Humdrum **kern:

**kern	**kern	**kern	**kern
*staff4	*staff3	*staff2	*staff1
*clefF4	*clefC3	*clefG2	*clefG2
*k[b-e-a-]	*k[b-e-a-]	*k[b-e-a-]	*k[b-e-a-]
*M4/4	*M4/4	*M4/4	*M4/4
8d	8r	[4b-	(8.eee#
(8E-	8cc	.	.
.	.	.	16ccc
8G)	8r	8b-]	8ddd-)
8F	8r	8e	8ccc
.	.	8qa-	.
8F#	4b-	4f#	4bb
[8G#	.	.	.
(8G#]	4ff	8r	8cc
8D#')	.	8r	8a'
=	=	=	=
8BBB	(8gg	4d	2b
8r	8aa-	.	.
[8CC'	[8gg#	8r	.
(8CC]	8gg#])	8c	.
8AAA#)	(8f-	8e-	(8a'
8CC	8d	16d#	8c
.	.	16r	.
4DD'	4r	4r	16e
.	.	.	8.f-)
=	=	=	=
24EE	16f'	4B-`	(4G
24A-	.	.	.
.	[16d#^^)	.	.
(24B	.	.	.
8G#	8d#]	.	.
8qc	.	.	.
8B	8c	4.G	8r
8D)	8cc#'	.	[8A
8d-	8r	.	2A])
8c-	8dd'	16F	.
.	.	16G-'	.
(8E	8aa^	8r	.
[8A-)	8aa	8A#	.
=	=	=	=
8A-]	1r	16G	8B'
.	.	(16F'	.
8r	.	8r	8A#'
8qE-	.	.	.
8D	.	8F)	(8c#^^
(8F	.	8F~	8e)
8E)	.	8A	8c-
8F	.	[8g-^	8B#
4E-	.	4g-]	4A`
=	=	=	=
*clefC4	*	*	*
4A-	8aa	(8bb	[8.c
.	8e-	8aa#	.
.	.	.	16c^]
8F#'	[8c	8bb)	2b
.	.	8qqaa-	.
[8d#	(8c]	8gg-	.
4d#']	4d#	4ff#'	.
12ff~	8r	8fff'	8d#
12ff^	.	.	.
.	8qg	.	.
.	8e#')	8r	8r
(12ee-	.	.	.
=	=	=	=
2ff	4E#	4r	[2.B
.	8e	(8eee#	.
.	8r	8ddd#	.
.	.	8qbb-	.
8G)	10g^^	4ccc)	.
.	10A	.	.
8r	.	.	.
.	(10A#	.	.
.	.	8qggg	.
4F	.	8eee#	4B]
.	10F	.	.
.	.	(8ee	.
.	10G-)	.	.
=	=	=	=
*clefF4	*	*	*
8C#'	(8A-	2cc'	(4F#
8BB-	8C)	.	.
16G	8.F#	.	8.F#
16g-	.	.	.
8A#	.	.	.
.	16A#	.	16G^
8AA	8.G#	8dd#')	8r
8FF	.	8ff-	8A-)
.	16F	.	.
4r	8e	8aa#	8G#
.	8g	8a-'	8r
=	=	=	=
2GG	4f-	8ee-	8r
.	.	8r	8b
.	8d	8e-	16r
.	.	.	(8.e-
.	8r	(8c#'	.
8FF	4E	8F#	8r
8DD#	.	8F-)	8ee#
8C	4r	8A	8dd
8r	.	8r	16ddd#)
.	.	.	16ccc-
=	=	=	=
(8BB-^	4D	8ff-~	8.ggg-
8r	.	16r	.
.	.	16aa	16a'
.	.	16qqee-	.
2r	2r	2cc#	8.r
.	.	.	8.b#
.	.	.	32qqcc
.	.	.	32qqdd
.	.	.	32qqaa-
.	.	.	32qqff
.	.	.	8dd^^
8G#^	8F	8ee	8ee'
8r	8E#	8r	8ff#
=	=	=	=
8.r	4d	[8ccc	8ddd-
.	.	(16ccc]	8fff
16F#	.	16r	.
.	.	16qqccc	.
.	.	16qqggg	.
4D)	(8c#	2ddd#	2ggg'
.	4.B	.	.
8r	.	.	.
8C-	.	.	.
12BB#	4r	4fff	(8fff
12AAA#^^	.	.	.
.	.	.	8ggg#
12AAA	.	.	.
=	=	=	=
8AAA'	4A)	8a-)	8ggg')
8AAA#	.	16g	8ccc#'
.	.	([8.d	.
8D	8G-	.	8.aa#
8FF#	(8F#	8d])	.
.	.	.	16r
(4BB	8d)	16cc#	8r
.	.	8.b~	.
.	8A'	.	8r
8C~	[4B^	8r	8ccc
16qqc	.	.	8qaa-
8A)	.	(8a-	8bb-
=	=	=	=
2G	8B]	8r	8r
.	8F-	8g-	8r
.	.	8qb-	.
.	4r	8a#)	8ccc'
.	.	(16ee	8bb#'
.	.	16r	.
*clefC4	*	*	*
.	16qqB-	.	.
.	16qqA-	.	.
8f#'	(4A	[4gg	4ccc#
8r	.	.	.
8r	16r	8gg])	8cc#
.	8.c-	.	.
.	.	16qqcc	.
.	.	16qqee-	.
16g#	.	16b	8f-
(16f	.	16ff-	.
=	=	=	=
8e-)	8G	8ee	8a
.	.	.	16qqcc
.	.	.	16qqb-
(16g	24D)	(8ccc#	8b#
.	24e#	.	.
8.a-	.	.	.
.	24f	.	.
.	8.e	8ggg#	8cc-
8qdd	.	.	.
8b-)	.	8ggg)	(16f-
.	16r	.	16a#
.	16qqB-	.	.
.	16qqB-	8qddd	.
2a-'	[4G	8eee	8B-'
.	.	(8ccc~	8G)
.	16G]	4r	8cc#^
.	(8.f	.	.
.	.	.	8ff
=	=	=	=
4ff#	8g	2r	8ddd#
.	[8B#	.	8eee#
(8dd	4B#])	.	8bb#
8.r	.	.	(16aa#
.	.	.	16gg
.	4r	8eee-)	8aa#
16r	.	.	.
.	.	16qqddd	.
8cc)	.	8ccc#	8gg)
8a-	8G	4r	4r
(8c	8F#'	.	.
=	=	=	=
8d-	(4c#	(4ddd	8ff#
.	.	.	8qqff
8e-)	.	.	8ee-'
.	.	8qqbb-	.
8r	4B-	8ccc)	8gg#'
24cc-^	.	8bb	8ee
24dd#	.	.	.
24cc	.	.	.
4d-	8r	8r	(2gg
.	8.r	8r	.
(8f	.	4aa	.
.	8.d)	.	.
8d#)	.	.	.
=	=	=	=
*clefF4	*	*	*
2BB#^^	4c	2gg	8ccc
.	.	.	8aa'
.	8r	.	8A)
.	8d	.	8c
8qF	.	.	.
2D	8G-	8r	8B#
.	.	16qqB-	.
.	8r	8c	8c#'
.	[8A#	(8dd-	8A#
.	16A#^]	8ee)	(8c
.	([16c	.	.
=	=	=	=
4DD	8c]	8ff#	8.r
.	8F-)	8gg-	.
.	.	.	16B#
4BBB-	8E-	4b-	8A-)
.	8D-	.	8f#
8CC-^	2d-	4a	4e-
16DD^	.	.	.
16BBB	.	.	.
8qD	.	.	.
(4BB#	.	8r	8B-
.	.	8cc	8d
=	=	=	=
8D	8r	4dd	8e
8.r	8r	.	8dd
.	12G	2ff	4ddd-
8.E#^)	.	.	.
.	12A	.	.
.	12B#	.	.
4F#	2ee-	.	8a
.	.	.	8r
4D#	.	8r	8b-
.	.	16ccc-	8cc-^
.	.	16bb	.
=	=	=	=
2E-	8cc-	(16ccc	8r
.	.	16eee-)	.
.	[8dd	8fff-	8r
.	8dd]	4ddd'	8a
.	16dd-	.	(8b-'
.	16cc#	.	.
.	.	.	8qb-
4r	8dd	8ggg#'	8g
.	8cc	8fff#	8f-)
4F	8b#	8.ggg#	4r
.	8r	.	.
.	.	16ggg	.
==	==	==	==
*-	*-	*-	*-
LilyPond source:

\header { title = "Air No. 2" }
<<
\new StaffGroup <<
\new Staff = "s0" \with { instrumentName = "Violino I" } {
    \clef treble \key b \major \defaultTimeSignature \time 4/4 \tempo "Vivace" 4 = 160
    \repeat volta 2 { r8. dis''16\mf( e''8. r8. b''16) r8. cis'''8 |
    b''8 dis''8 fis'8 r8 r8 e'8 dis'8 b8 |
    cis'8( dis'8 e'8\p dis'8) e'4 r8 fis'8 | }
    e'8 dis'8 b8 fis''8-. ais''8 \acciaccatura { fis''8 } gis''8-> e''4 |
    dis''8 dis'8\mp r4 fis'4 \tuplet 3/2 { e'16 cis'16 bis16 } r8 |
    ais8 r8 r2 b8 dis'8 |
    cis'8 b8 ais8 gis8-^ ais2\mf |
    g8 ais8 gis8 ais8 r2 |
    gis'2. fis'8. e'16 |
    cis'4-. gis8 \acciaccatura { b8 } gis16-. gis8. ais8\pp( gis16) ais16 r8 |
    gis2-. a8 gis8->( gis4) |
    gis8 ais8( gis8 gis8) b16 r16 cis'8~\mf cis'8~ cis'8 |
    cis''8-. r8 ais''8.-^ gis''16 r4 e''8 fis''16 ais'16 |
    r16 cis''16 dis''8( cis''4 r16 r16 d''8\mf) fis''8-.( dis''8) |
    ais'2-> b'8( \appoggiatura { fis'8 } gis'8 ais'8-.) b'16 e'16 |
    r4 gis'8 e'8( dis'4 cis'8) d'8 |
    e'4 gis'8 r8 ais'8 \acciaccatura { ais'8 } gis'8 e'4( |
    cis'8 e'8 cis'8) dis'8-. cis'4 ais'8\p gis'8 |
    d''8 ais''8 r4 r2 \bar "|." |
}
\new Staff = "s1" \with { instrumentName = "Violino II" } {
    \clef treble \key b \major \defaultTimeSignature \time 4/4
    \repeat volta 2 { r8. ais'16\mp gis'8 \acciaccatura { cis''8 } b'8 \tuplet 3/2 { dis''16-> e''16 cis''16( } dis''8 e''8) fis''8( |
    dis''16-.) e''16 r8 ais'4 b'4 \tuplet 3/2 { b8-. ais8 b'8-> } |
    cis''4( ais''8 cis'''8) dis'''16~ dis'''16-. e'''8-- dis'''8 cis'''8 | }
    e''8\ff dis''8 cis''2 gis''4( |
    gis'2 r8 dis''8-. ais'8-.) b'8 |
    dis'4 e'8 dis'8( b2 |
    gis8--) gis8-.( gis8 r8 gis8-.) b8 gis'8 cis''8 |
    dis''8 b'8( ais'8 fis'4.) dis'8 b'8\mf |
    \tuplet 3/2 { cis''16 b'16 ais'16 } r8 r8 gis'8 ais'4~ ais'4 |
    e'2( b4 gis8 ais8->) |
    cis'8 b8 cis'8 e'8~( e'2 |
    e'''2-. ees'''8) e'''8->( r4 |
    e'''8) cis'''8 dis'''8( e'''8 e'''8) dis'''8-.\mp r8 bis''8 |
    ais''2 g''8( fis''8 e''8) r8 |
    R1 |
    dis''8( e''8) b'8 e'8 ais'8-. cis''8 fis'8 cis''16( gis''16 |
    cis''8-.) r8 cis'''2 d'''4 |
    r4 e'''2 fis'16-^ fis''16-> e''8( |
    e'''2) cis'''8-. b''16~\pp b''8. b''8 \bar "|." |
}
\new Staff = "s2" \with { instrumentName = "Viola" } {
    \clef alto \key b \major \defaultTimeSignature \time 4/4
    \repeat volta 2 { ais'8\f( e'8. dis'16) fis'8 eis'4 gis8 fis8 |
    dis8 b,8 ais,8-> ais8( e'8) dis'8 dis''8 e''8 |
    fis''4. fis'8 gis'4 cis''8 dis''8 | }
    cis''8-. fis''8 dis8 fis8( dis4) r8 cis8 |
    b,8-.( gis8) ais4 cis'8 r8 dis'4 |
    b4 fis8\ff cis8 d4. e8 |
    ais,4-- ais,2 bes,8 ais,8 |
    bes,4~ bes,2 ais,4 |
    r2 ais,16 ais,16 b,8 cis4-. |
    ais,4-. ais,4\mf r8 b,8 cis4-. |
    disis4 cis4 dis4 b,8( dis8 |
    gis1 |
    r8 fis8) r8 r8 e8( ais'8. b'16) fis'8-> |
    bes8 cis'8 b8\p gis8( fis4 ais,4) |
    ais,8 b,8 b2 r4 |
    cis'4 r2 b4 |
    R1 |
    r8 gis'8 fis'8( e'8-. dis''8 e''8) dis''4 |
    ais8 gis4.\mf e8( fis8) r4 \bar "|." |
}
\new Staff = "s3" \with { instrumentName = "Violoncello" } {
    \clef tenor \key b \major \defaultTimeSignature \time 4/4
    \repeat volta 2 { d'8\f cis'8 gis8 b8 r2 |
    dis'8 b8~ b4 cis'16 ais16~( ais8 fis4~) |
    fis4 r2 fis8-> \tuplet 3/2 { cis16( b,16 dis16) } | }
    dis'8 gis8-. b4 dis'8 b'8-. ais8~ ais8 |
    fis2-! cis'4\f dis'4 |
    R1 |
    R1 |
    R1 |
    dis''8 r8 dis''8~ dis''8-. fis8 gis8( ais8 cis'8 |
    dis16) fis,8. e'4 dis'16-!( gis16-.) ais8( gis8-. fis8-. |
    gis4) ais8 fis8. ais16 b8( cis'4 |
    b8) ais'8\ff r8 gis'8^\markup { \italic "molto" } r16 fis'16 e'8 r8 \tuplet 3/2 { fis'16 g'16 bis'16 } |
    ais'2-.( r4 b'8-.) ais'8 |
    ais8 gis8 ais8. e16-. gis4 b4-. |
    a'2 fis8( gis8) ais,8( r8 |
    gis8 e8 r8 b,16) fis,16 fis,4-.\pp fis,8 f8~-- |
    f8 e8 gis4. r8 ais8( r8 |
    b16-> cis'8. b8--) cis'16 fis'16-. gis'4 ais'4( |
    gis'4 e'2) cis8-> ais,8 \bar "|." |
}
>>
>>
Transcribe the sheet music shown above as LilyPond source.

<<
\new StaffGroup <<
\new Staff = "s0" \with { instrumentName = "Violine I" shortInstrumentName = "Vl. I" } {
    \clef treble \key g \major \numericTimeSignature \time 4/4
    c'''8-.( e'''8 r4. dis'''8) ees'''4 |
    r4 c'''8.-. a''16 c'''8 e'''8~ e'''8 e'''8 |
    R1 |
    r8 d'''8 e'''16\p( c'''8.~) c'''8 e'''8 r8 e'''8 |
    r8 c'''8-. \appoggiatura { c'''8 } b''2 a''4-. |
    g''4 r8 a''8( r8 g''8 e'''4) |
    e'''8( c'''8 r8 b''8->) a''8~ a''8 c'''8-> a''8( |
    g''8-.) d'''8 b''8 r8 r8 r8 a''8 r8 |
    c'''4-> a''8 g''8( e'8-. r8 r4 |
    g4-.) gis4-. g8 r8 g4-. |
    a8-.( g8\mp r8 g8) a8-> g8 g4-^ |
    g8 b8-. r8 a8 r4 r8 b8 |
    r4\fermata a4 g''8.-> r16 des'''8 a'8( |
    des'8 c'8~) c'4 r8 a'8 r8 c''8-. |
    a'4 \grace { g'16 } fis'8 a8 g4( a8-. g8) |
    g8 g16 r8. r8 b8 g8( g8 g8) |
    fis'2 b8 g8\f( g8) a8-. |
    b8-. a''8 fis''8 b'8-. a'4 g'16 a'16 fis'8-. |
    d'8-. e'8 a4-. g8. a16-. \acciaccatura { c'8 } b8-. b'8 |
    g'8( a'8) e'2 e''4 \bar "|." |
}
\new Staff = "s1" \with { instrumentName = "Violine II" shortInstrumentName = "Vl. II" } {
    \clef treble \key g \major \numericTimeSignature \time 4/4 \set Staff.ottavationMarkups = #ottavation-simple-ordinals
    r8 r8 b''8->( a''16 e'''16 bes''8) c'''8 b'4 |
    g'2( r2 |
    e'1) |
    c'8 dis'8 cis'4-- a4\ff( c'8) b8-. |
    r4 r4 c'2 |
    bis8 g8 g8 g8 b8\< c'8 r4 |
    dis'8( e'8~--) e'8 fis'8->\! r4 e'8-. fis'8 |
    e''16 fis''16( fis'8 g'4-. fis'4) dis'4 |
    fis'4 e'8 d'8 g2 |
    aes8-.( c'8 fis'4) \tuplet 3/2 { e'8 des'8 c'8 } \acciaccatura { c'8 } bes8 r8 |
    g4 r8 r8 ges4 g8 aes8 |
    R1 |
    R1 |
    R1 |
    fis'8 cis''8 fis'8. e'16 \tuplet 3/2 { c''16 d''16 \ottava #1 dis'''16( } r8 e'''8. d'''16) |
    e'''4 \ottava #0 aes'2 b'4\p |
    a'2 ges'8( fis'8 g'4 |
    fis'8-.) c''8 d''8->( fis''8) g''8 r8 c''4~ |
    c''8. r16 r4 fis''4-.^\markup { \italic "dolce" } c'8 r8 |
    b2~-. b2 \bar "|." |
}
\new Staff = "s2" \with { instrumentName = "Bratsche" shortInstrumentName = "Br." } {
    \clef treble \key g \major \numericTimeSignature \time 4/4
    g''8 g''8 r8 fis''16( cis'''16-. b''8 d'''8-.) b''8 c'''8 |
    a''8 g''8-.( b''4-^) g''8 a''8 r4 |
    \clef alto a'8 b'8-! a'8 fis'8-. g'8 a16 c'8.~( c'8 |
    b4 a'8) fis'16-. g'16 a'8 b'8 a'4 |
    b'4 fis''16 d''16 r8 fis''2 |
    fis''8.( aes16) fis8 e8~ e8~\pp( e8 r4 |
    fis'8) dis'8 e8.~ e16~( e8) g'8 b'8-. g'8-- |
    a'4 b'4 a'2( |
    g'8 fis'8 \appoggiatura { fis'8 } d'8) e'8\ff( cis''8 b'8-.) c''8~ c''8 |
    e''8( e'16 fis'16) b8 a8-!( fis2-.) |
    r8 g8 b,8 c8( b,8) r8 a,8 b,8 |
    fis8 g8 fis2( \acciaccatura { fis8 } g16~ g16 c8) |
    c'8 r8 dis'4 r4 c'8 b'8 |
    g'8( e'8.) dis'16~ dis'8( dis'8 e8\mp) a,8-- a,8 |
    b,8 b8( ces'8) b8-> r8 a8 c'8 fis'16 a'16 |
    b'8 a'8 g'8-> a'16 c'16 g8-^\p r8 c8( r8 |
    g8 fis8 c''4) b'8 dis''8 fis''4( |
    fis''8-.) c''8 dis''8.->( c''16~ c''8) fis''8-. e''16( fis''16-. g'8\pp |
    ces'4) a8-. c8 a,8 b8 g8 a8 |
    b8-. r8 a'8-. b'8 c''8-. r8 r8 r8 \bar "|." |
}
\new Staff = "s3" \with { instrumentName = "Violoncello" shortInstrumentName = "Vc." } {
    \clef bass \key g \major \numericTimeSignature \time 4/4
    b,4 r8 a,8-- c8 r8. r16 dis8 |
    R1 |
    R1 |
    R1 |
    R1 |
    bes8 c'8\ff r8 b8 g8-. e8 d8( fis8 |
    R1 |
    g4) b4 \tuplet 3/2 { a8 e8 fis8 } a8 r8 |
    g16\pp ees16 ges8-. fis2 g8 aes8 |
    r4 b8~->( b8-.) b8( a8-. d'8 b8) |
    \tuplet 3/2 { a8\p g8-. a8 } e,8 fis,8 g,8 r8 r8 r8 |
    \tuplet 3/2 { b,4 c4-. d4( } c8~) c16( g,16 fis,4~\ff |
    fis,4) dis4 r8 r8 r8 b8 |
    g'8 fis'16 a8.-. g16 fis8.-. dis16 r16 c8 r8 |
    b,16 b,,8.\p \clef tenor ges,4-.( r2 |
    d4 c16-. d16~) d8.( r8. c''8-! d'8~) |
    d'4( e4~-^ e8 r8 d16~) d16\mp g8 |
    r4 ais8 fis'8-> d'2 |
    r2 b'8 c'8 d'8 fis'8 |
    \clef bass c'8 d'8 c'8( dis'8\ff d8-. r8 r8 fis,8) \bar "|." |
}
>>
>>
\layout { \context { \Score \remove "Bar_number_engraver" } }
====
# [TO DO]
Gather every line of the material that contains the string "volta". Case counts, so match only lines with that exact capitalization.

# [OUTPUT]
    \repeat volta 2 { r8. dis''16\mf( e''8. r8. b''16) r8. cis'''8 |
    \repeat volta 2 { r8. ais'16\mp gis'8 \acciaccatura { cis''8 } b'8 \tuplet 3/2 { dis''16-> e''16 cis''16( } dis''8 e''8) fis''8( |
    \repeat volta 2 { ais'8\f( e'8. dis'16) fis'8 eis'4 gis8 fis8 |
    \repeat volta 2 { d'8\f cis'8 gis8 b8 r2 |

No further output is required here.